Search the entries for the word "round" and copy each line that has it.

*** Raw data ***

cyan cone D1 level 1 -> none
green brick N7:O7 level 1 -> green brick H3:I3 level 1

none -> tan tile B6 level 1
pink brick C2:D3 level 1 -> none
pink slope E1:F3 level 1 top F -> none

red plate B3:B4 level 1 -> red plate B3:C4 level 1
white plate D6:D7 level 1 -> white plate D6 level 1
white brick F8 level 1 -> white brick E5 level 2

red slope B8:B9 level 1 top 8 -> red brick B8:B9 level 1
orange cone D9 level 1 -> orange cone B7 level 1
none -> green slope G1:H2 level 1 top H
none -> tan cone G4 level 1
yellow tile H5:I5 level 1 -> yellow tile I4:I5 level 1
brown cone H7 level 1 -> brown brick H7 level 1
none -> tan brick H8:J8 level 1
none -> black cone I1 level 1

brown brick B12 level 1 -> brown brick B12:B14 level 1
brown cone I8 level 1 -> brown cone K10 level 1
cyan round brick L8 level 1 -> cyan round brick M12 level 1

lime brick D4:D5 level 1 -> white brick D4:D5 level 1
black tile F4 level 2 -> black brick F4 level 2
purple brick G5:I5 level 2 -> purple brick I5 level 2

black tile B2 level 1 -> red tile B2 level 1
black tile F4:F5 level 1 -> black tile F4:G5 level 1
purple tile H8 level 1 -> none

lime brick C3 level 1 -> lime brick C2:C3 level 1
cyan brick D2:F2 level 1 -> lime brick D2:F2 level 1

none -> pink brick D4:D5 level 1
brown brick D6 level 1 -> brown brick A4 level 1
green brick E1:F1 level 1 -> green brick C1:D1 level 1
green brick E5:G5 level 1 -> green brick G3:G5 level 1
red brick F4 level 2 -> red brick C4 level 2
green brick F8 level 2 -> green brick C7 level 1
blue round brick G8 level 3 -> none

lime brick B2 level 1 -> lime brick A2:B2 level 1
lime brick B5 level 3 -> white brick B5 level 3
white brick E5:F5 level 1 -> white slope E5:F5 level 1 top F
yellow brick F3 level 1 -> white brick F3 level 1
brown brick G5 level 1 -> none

*** End of Raw data ***

▸ Finished exercise
cyan round brick L8 level 1 -> cyan round brick M12 level 1
blue round brick G8 level 3 -> none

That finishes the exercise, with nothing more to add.